● Task description: Gather every line below where "pink" appears.

####

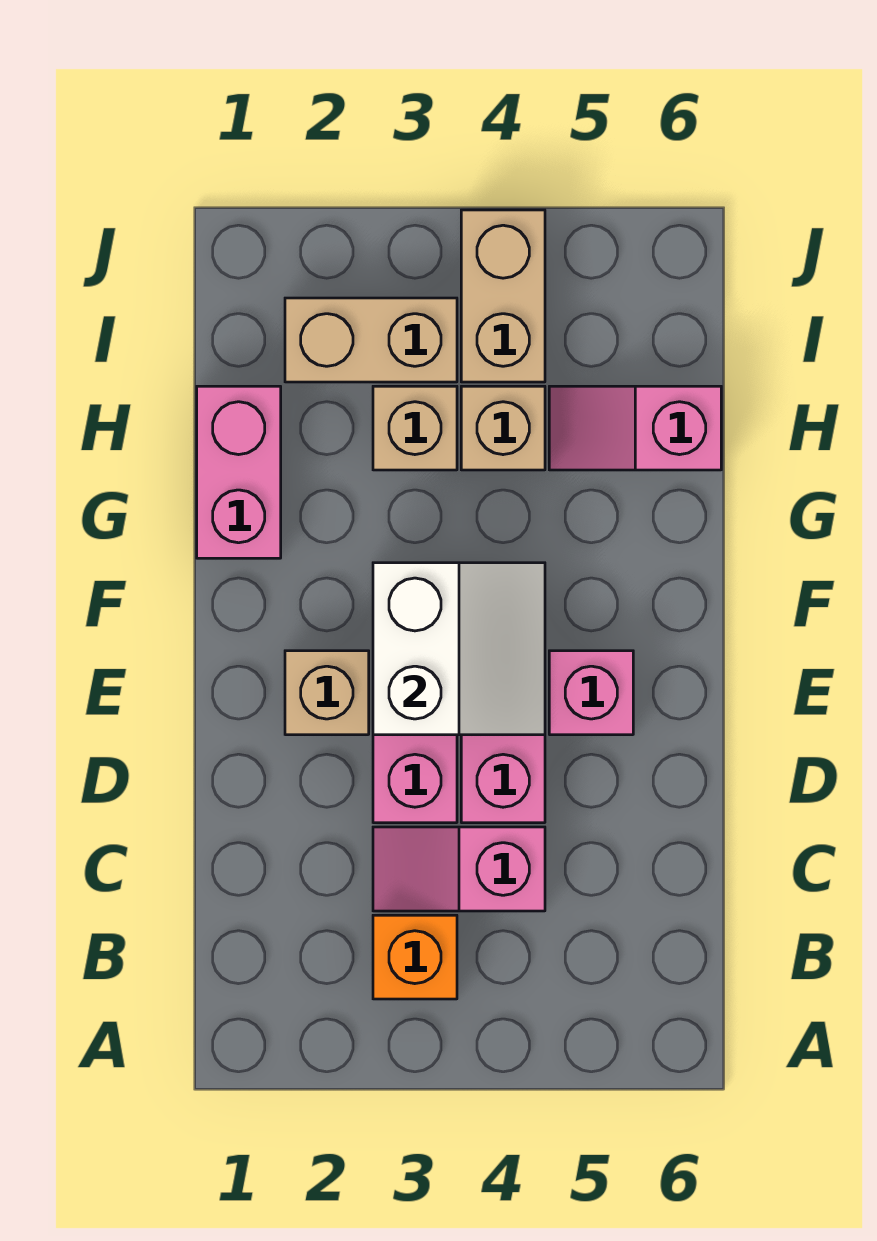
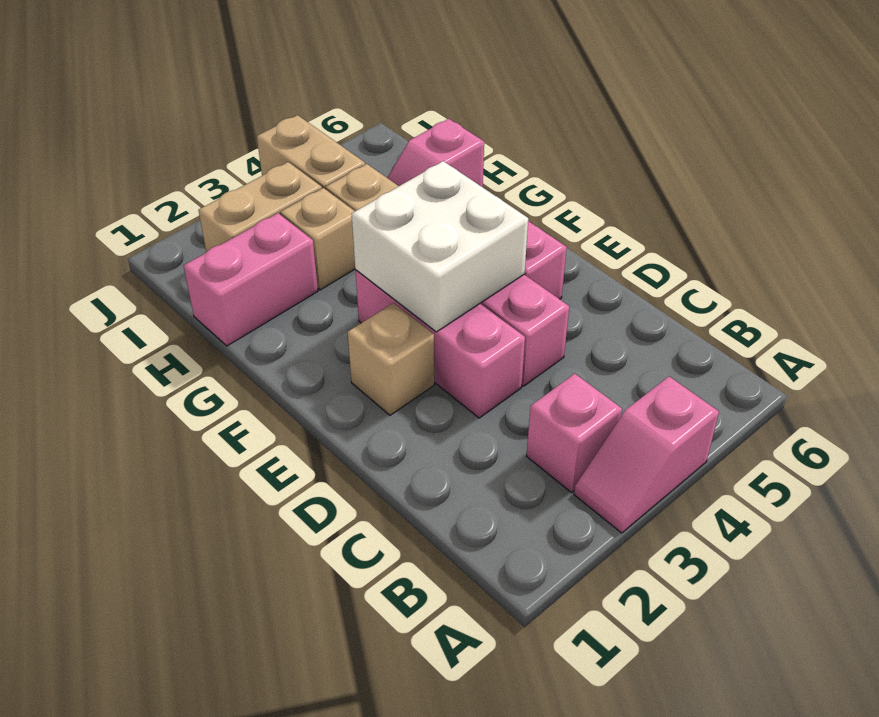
orange brick B3 level 1 -> pink brick B3 level 1
pink slope C3:C4 level 1 top 4 -> pink slope A3:A4 level 1 top 4
white slope E3:F4 level 2 top 3 -> white brick E3:F4 level 2
pink brick G1:H1 level 1 -> pink brick H1:H2 level 1

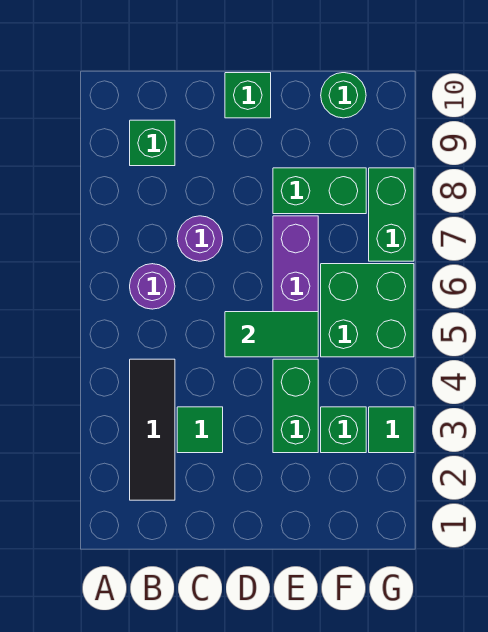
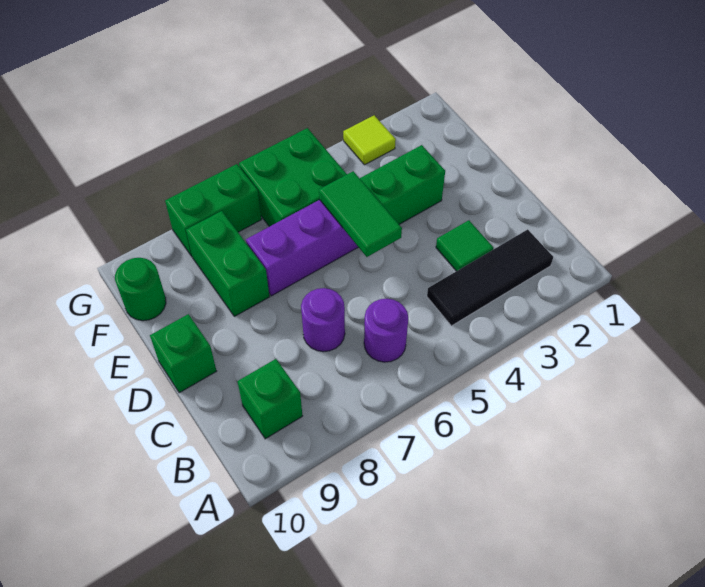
green brick F3 level 1 -> none
green tile G3 level 1 -> lime tile G3 level 1

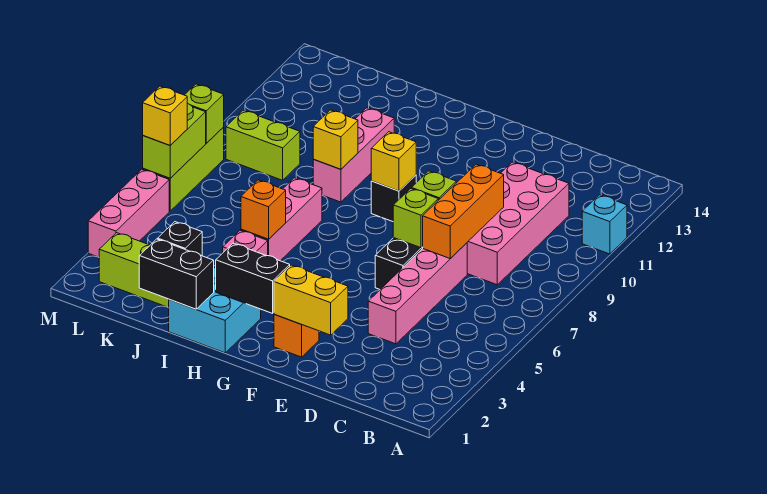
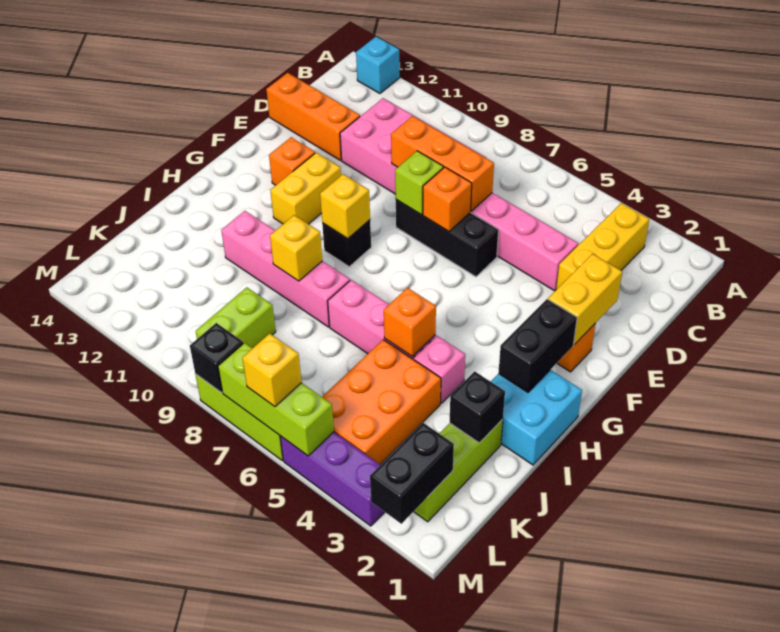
cyan brick A11 level 1 -> cyan brick A13 level 1
none -> yellow brick B3:D3 level 1
none -> orange brick D12:D14 level 1
lime brick E7 level 2 -> orange brick E7 level 2
none -> yellow brick F11:G11 level 1
none -> orange brick F12 level 1
black brick I1:J1 level 2 -> black brick L2:M2 level 2
pink brick I9:I11 level 1 -> pink brick I8:I11 level 1
none -> orange brick J4:L5 level 1
pink brick M3:M5 level 1 -> purple brick M3:M5 level 1
lime brick M6:M7 level 2 -> lime brick M5:M7 level 2
lime brick M8 level 2 -> black brick M8 level 2

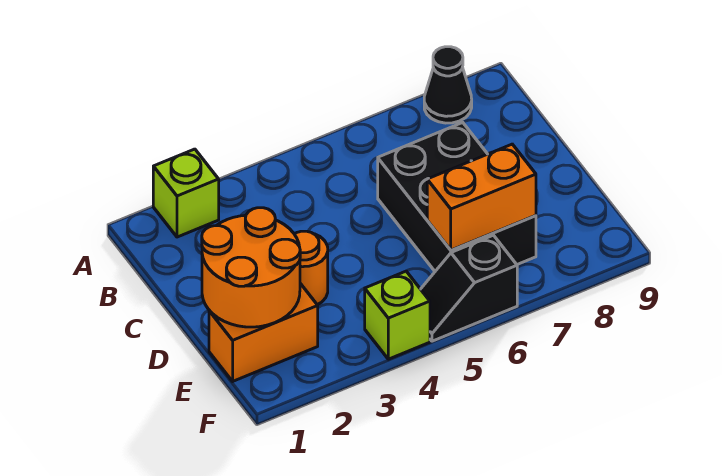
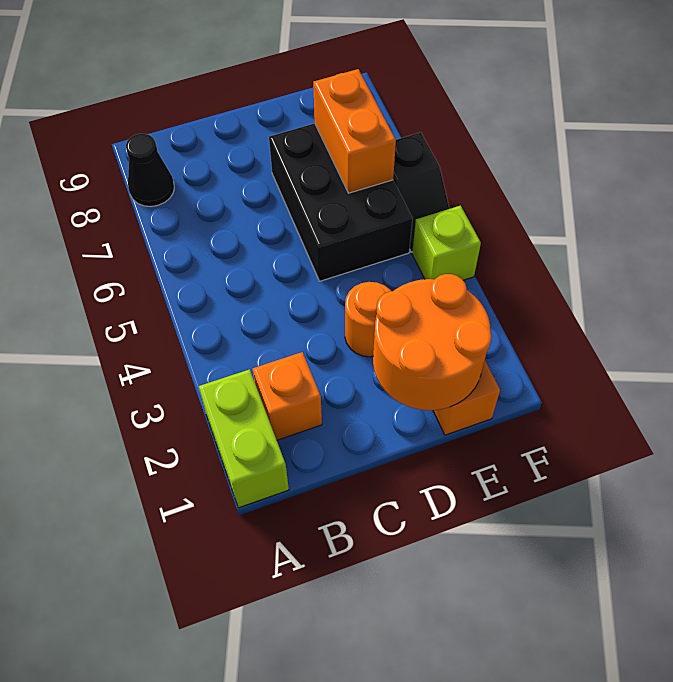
lime brick A2 level 1 -> lime brick A1:A2 level 1
none -> orange brick B2 level 1
black brick C6:E7 level 1 -> black brick D5:E7 level 1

####

● Solution to the exercise:
orange brick B3 level 1 -> pink brick B3 level 1
pink slope C3:C4 level 1 top 4 -> pink slope A3:A4 level 1 top 4
pink brick G1:H1 level 1 -> pink brick H1:H2 level 1
pink brick I9:I11 level 1 -> pink brick I8:I11 level 1
pink brick M3:M5 level 1 -> purple brick M3:M5 level 1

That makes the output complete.